[Scene image comparisons]
--------------------------------
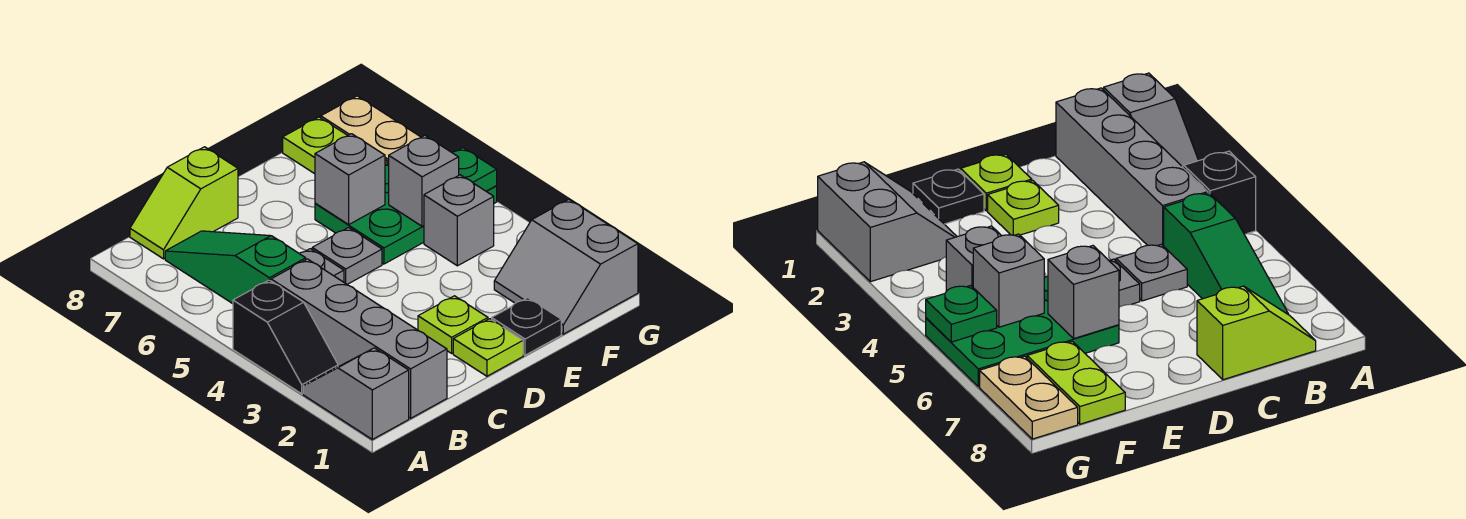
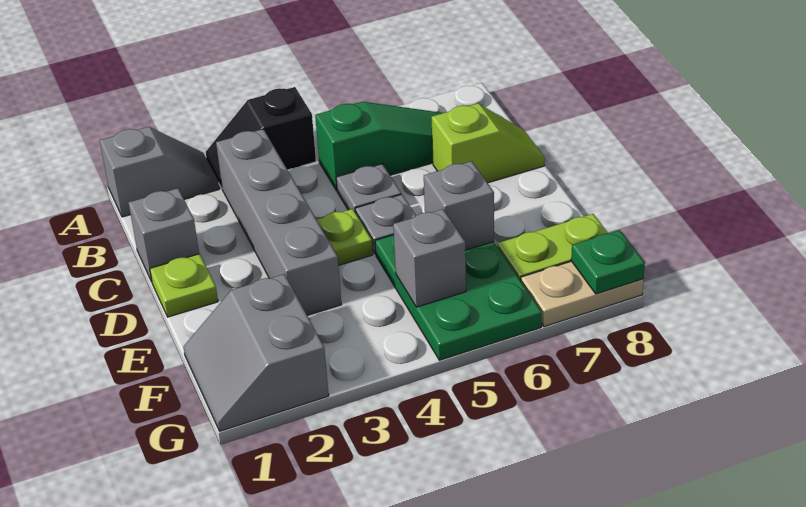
grey brick B1:B4 level 1 -> grey brick B3:E3 level 1
lime slope B8:C8 level 1 top C -> lime slope C7:C8 level 1 top 7
lime plate D2 level 1 -> lime plate D4 level 1
black plate E1 level 1 -> none
grey slope F1:G2 level 1 top G -> grey slope F1:G2 level 1 top 2
grey brick F4 level 1 -> grey brick C1 level 1
green plate G5 level 2 -> green plate G8 level 2

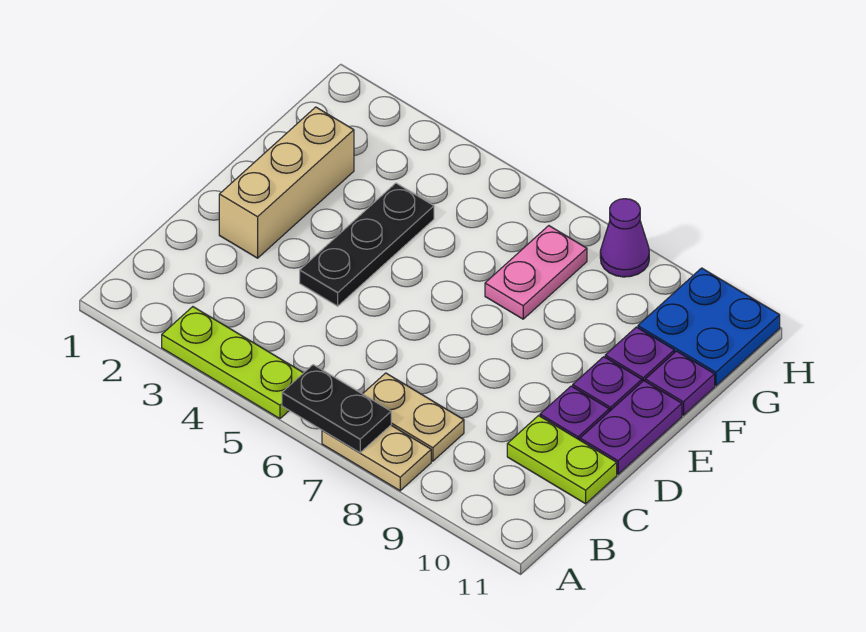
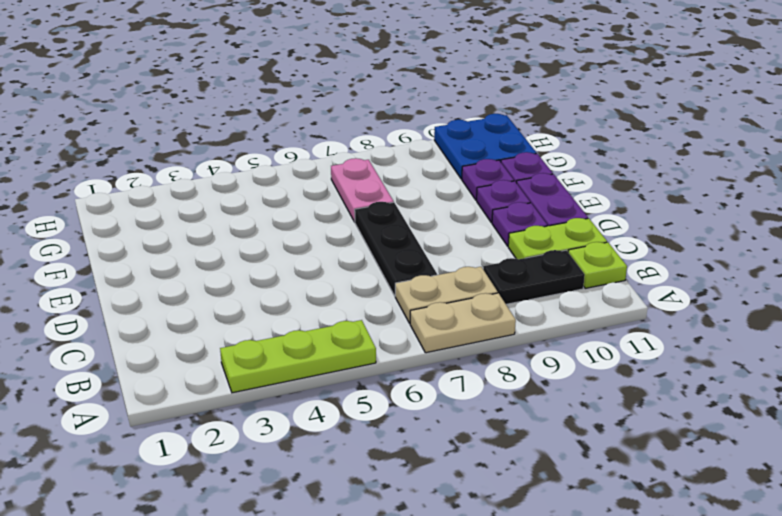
black plate A6:A7 level 2 -> black plate B9:B10 level 1
none -> lime plate B11 level 1
tan brick D2:F2 level 1 -> none
black plate D4:F4 level 1 -> black plate C7:E7 level 1
purple cone H8 level 1 -> none

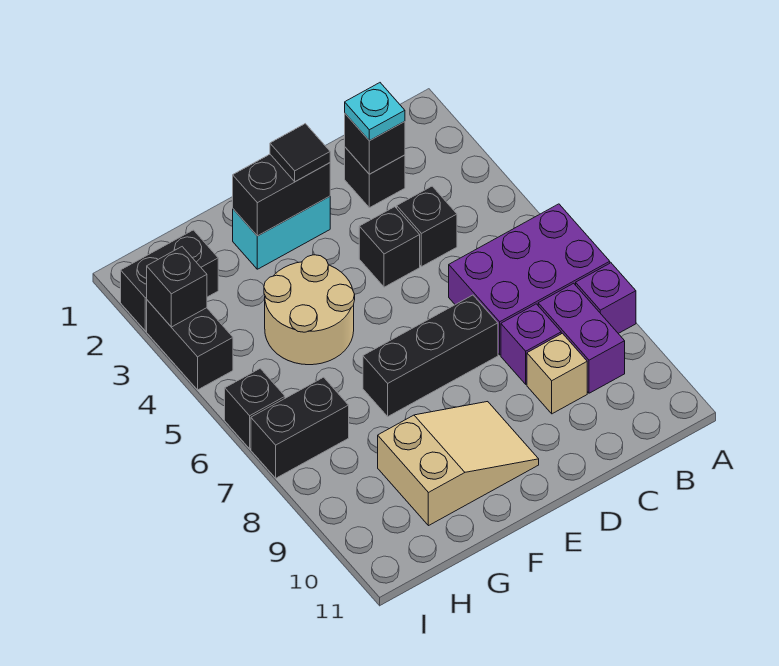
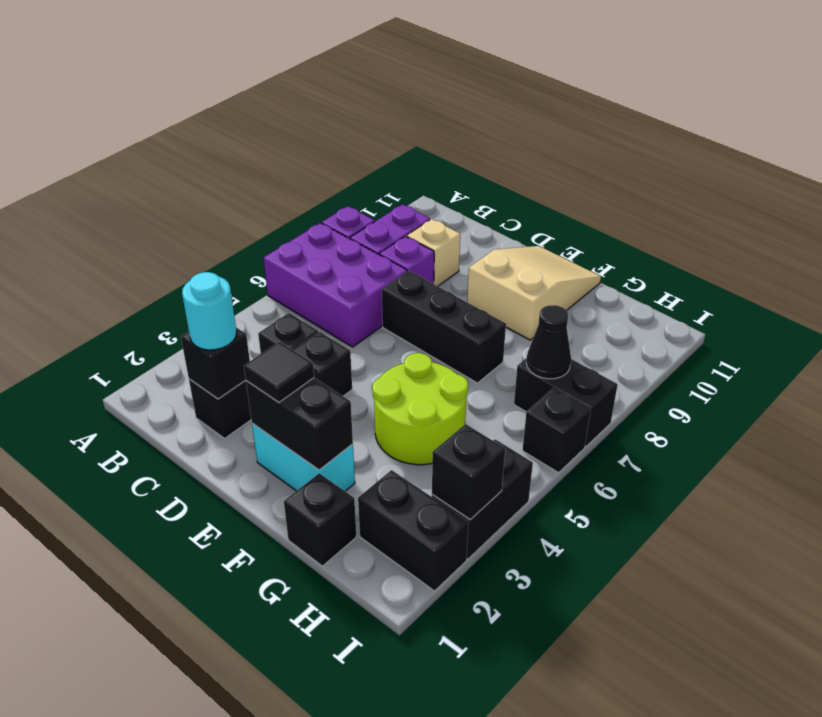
cyan plate C2 level 3 -> cyan round brick C2 level 3
tan slope E9:G10 level 1 top G -> tan slope E9:F11 level 1 top 9
tan round brick F4:G5 level 1 -> lime round brick F4:G5 level 1
none -> black brick G1 level 1
none -> black cone H7 level 2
--------------------------------
| EXERCISE DETAILS |
The records above should be duplicated exactly, with none of their pictures kept.

| REPLY TO THE TASK |
grey brick B1:B4 level 1 -> grey brick B3:E3 level 1
lime slope B8:C8 level 1 top C -> lime slope C7:C8 level 1 top 7
lime plate D2 level 1 -> lime plate D4 level 1
black plate E1 level 1 -> none
grey slope F1:G2 level 1 top G -> grey slope F1:G2 level 1 top 2
grey brick F4 level 1 -> grey brick C1 level 1
green plate G5 level 2 -> green plate G8 level 2

black plate A6:A7 level 2 -> black plate B9:B10 level 1
none -> lime plate B11 level 1
tan brick D2:F2 level 1 -> none
black plate D4:F4 level 1 -> black plate C7:E7 level 1
purple cone H8 level 1 -> none

cyan plate C2 level 3 -> cyan round brick C2 level 3
tan slope E9:G10 level 1 top G -> tan slope E9:F11 level 1 top 9
tan round brick F4:G5 level 1 -> lime round brick F4:G5 level 1
none -> black brick G1 level 1
none -> black cone H7 level 2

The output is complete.